What is required:
Leave out the pictures and repeat the entries below verbatim.

BEGIN

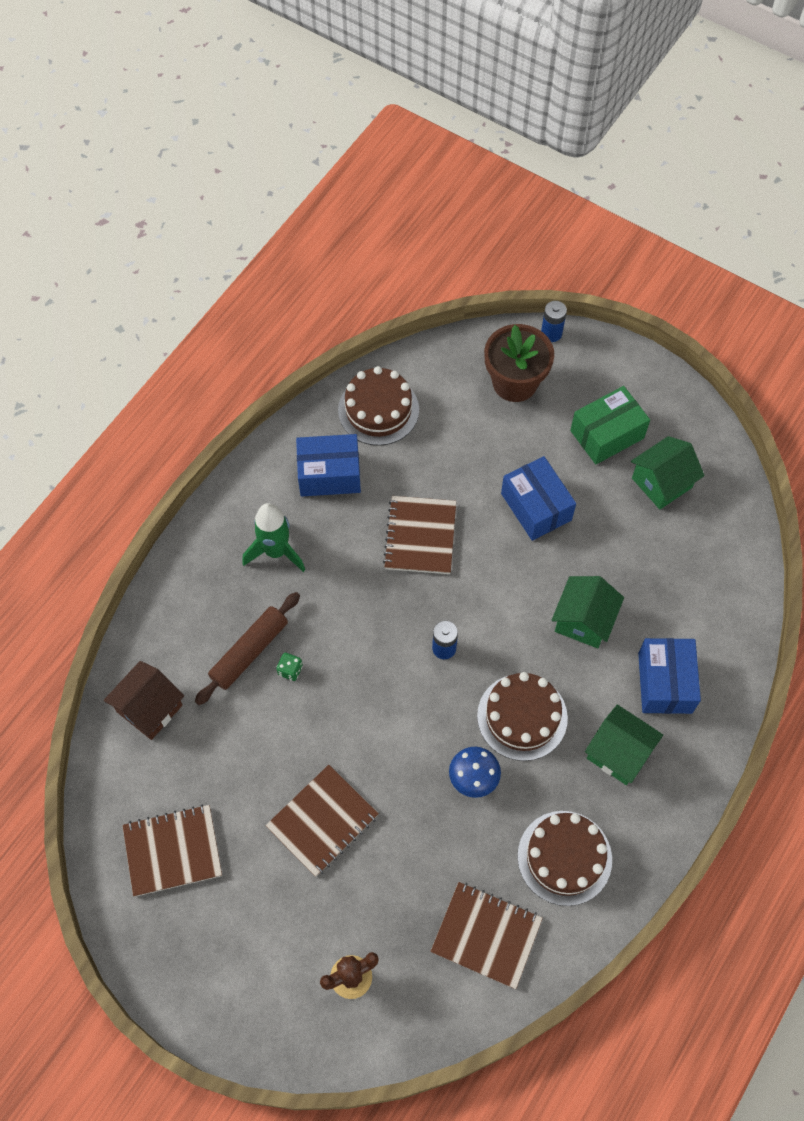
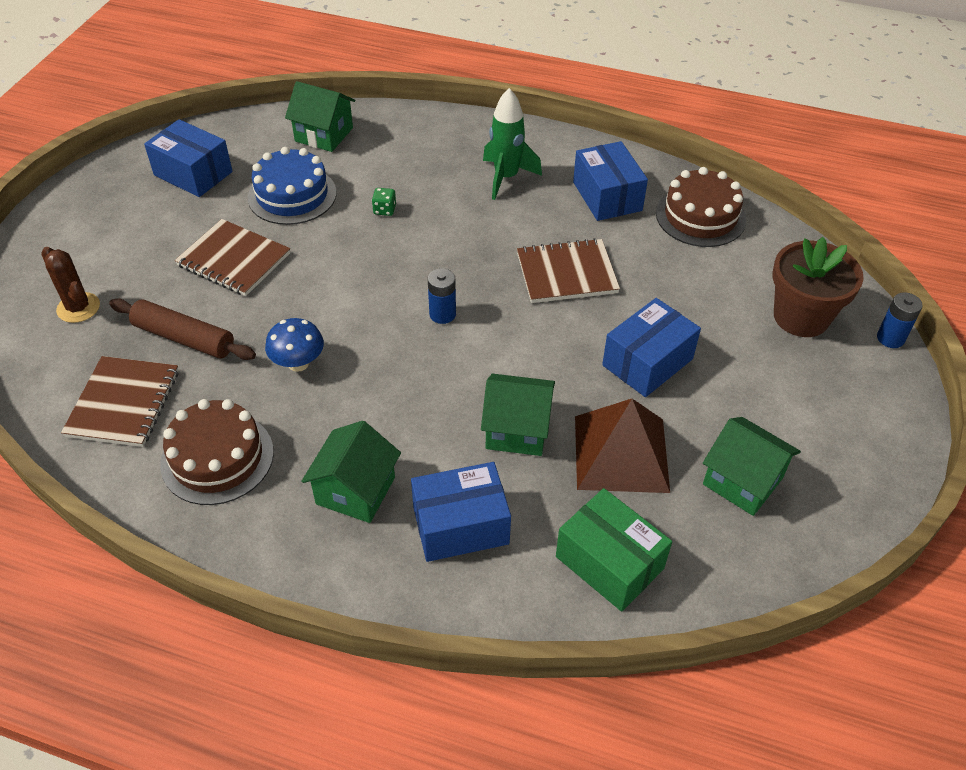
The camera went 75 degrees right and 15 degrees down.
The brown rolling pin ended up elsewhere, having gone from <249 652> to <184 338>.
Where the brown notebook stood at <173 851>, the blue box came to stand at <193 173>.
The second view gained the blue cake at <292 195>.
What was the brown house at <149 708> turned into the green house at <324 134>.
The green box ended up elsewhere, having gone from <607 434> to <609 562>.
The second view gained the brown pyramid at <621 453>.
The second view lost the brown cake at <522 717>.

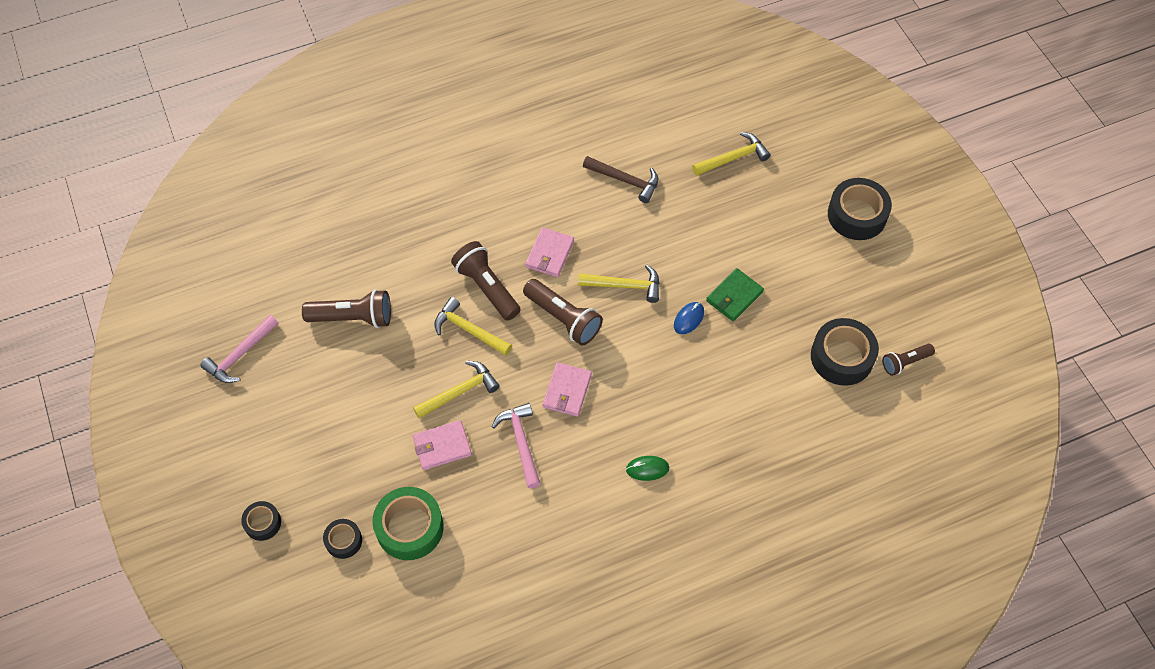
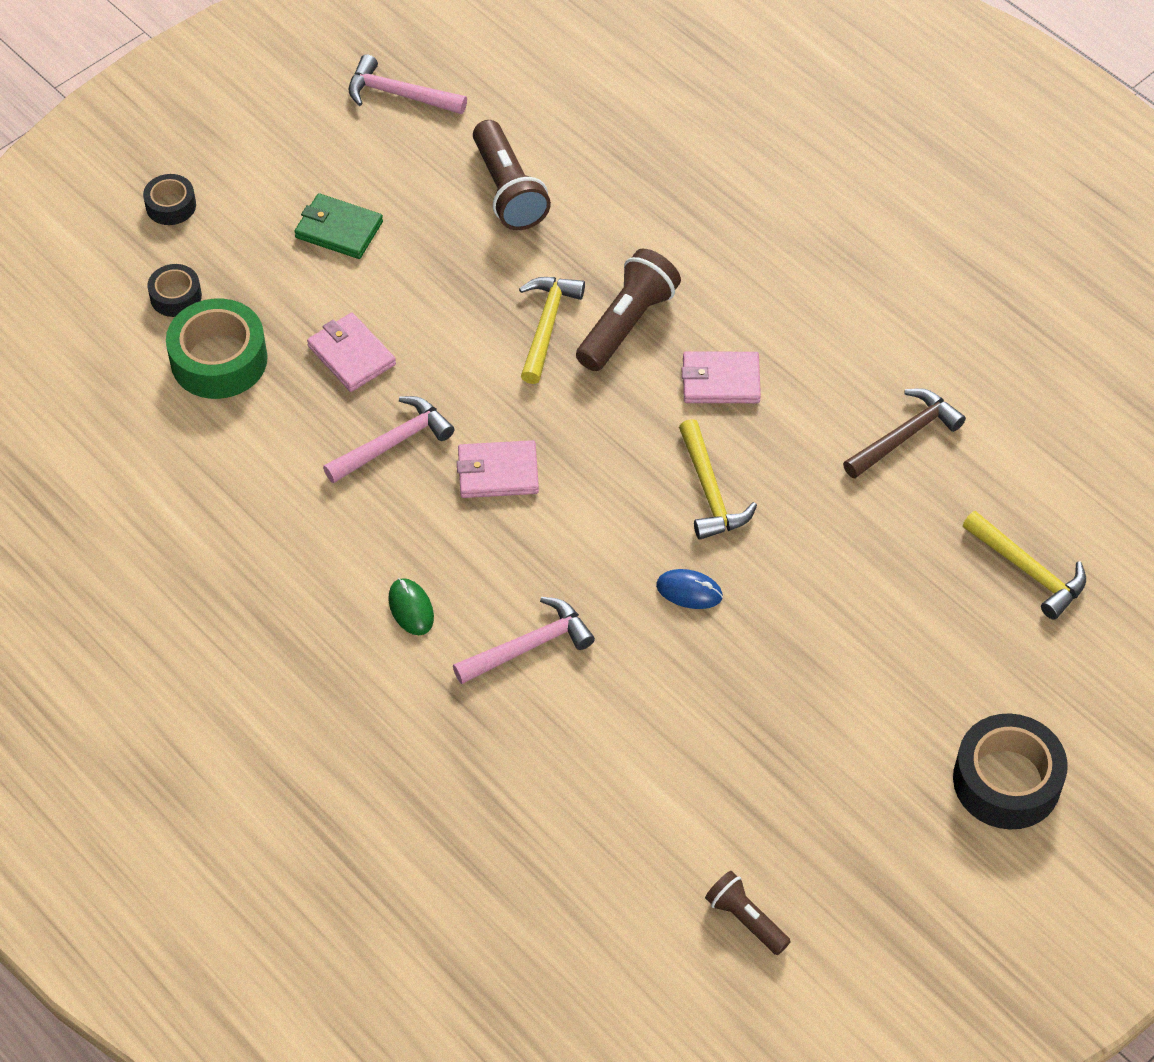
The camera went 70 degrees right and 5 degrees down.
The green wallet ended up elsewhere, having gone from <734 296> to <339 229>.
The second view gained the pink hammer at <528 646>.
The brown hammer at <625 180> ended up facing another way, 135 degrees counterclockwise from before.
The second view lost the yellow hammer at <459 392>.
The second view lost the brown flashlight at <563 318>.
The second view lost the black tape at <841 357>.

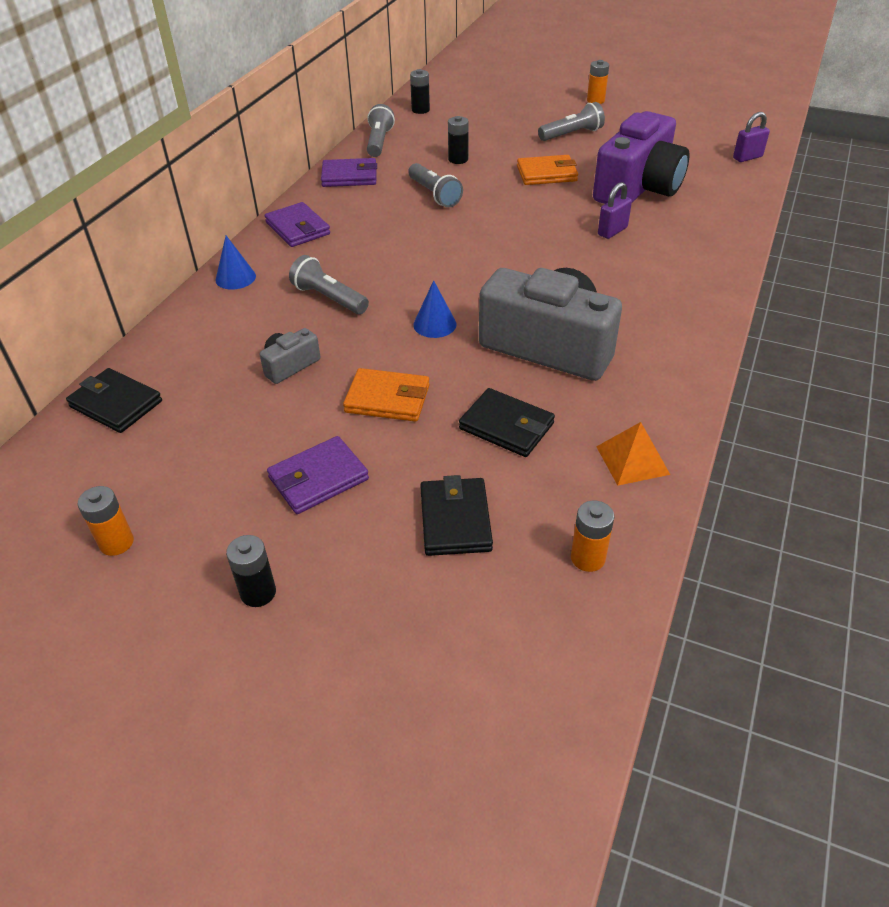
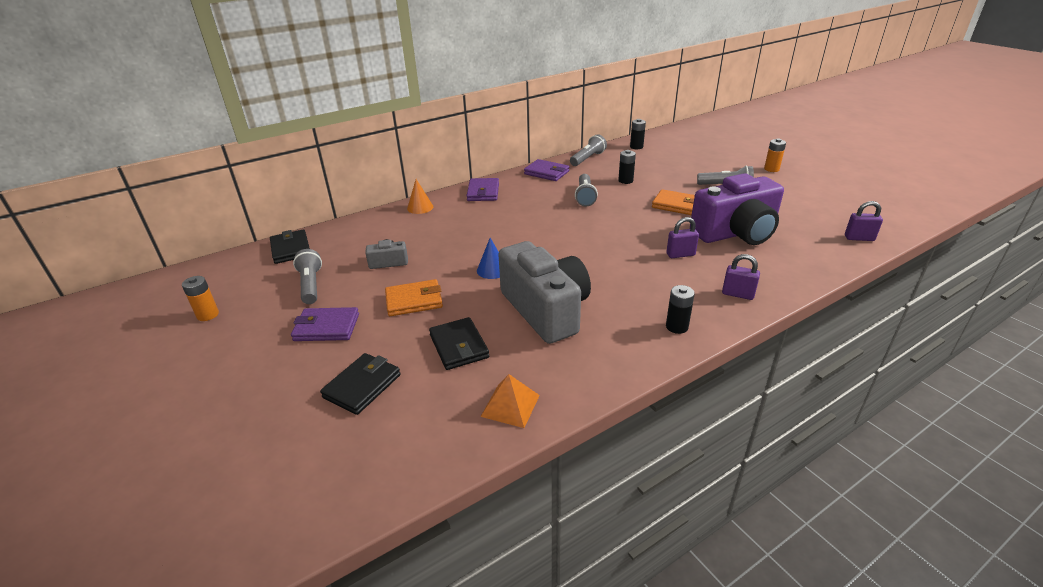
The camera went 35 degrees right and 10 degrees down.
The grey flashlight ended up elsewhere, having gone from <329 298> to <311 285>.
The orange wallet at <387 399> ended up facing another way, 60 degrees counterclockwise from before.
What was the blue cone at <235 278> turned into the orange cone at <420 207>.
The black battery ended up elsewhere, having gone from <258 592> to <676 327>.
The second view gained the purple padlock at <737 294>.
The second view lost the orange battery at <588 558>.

END

Answer box:
The camera went 75 degrees right and 15 degrees down.
The brown rolling pin ended up elsewhere, having gone from <249 652> to <184 338>.
Where the brown notebook stood at <173 851>, the blue box came to stand at <193 173>.
The second view gained the blue cake at <292 195>.
What was the brown house at <149 708> turned into the green house at <324 134>.
The green box ended up elsewhere, having gone from <607 434> to <609 562>.
The second view gained the brown pyramid at <621 453>.
The second view lost the brown cake at <522 717>.

The camera went 70 degrees right and 5 degrees down.
The green wallet ended up elsewhere, having gone from <734 296> to <339 229>.
The second view gained the pink hammer at <528 646>.
The brown hammer at <625 180> ended up facing another way, 135 degrees counterclockwise from before.
The second view lost the yellow hammer at <459 392>.
The second view lost the brown flashlight at <563 318>.
The second view lost the black tape at <841 357>.

The camera went 35 degrees right and 10 degrees down.
The grey flashlight ended up elsewhere, having gone from <329 298> to <311 285>.
The orange wallet at <387 399> ended up facing another way, 60 degrees counterclockwise from before.
What was the blue cone at <235 278> turned into the orange cone at <420 207>.
The black battery ended up elsewhere, having gone from <258 592> to <676 327>.
The second view gained the purple padlock at <737 294>.
The second view lost the orange battery at <588 558>.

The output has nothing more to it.